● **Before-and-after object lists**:
◇ ◇ ◇ ◇ ◇

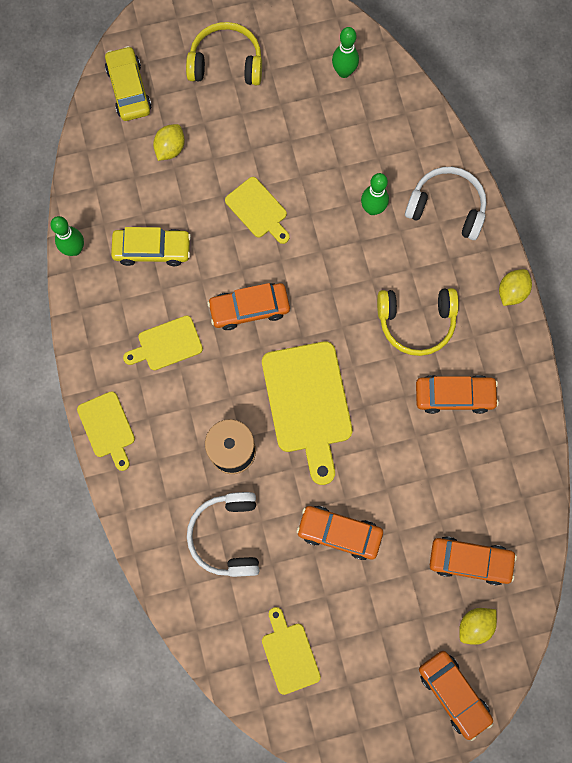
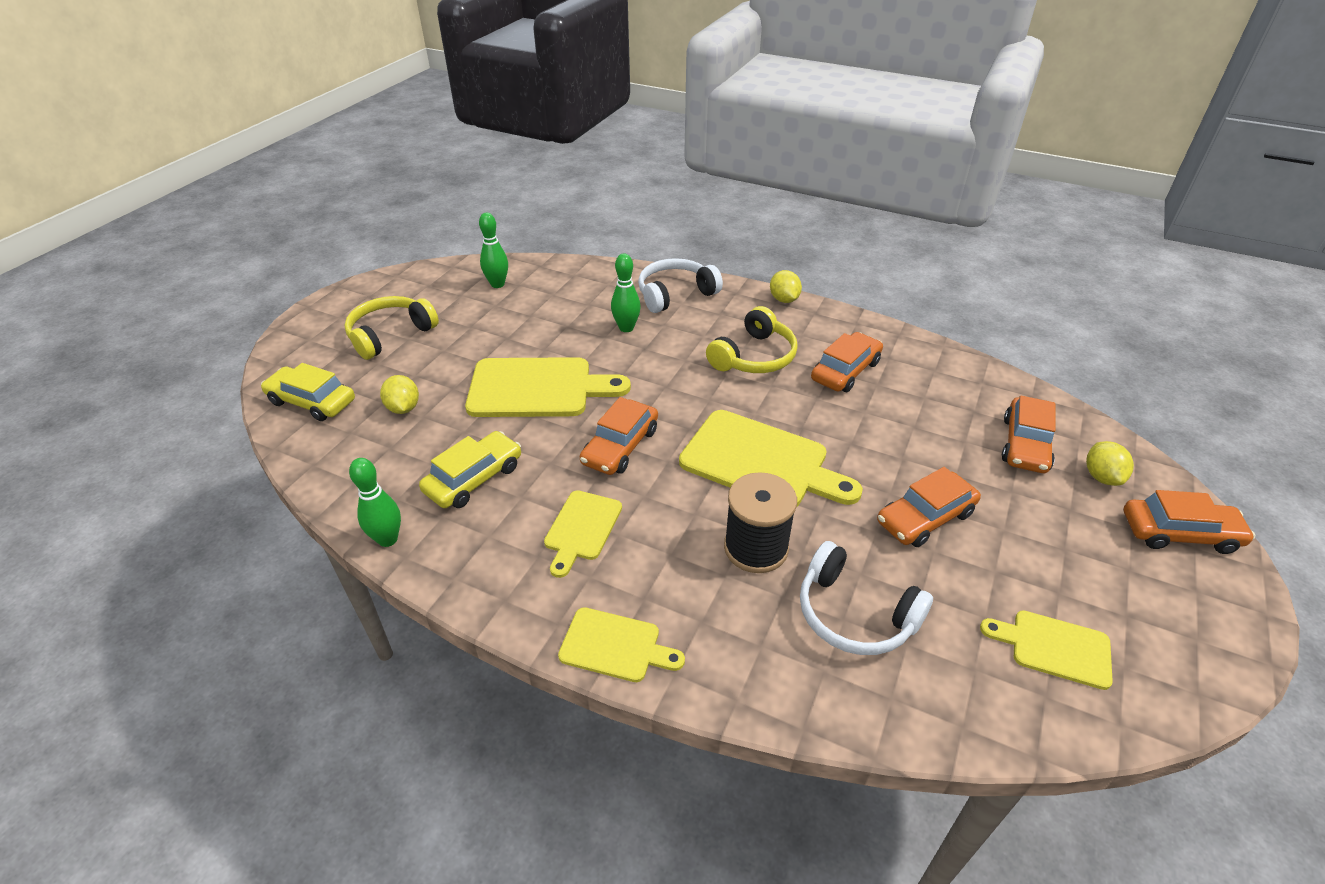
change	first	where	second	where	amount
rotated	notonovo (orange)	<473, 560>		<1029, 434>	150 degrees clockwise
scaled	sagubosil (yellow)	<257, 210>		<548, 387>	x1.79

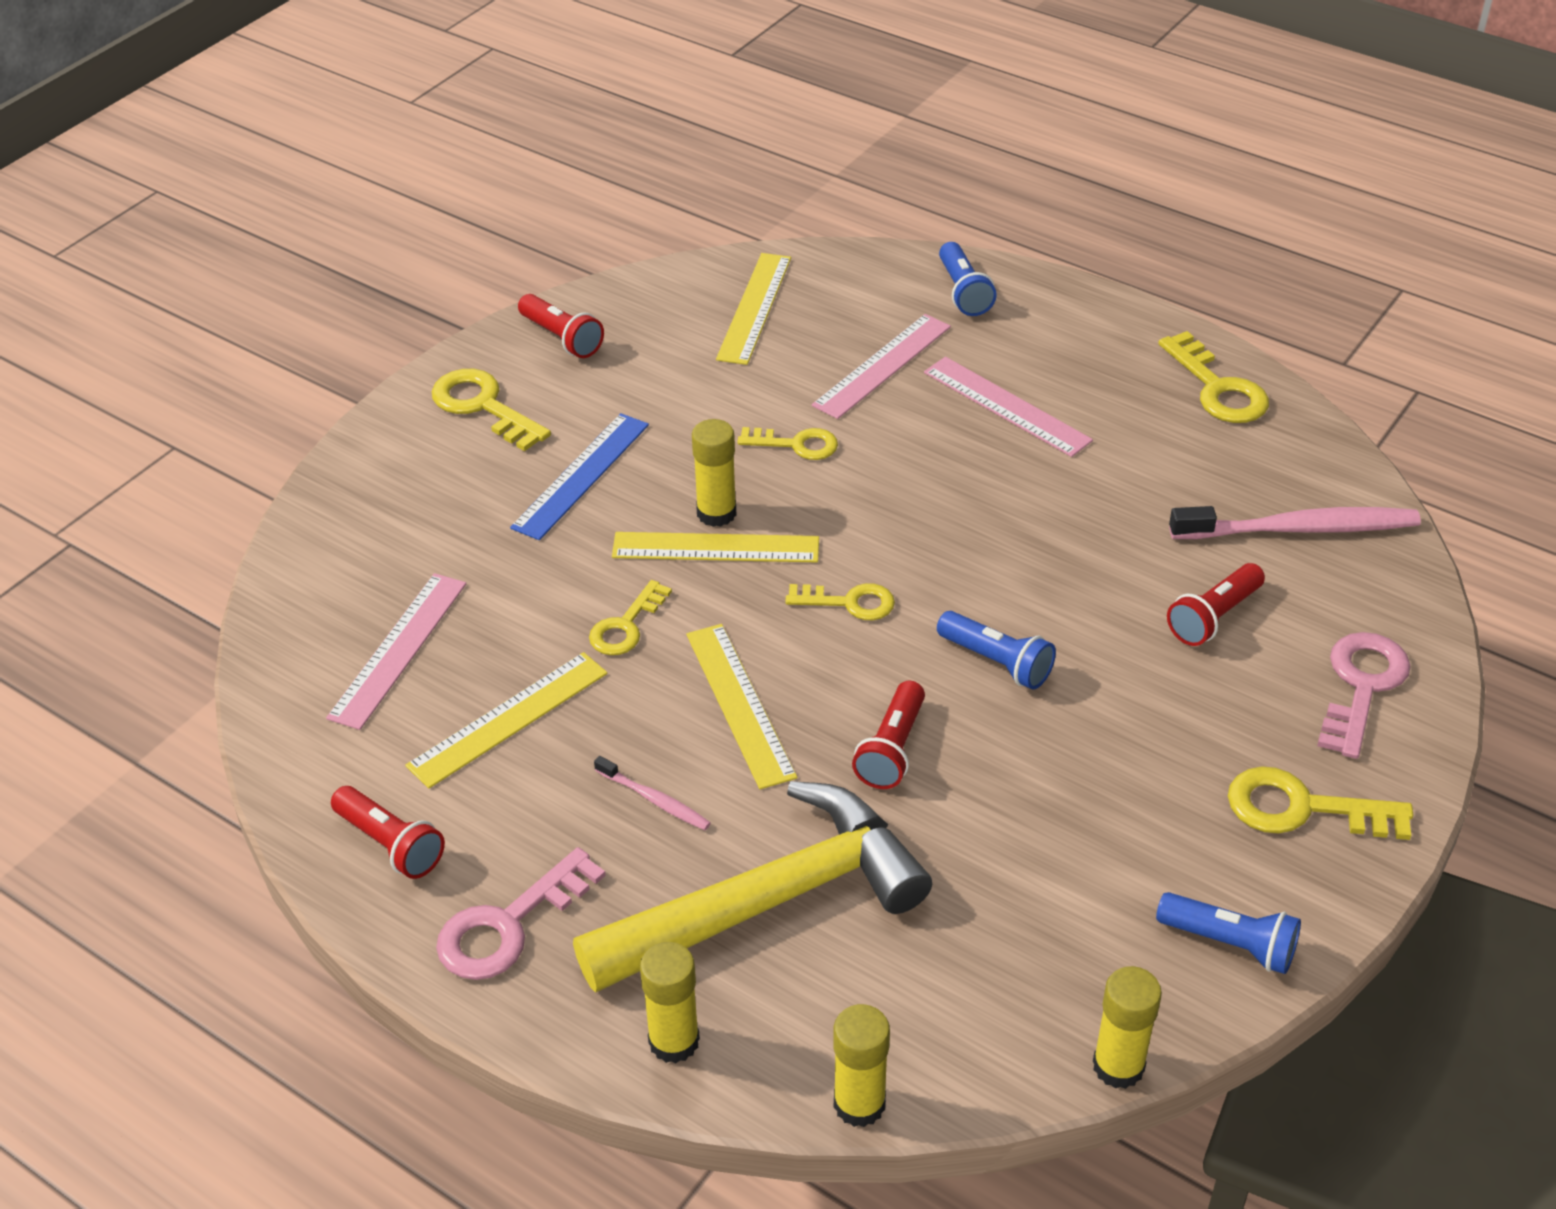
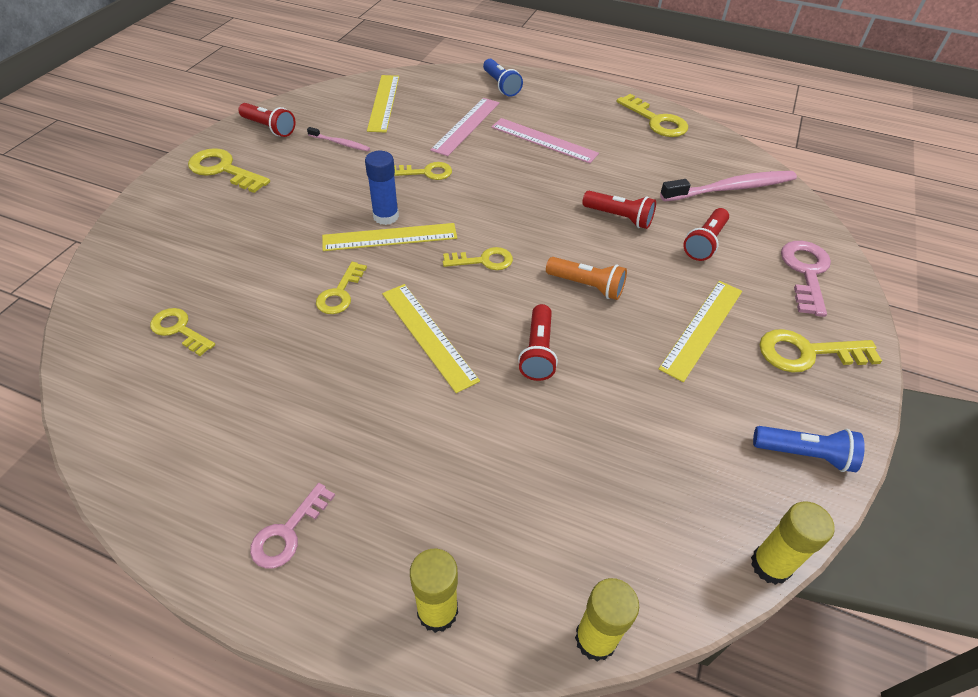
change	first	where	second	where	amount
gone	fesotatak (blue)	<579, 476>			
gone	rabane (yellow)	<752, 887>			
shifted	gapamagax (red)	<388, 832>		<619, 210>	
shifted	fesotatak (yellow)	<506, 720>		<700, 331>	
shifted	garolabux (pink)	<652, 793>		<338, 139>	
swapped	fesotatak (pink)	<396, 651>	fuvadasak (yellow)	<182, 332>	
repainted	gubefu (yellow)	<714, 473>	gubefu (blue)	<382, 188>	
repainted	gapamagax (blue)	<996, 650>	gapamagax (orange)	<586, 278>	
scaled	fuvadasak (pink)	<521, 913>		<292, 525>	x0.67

◇ ◇ ◇ ◇ ◇

● **Exercise objective**:
Every line above goes into the copy unchanged; the pictures do not.

● **Result for this exercise**:
change	first	where	second	where	amount
rotated	notonovo (orange)	<473, 560>		<1029, 434>	150 degrees clockwise
scaled	sagubosil (yellow)	<257, 210>		<548, 387>	x1.79

change	first	where	second	where	amount
gone	fesotatak (blue)	<579, 476>			
gone	rabane (yellow)	<752, 887>			
shifted	gapamagax (red)	<388, 832>		<619, 210>	
shifted	fesotatak (yellow)	<506, 720>		<700, 331>	
shifted	garolabux (pink)	<652, 793>		<338, 139>	
swapped	fesotatak (pink)	<396, 651>	fuvadasak (yellow)	<182, 332>	
repainted	gubefu (yellow)	<714, 473>	gubefu (blue)	<382, 188>	
repainted	gapamagax (blue)	<996, 650>	gapamagax (orange)	<586, 278>	
scaled	fuvadasak (pink)	<521, 913>		<292, 525>	x0.67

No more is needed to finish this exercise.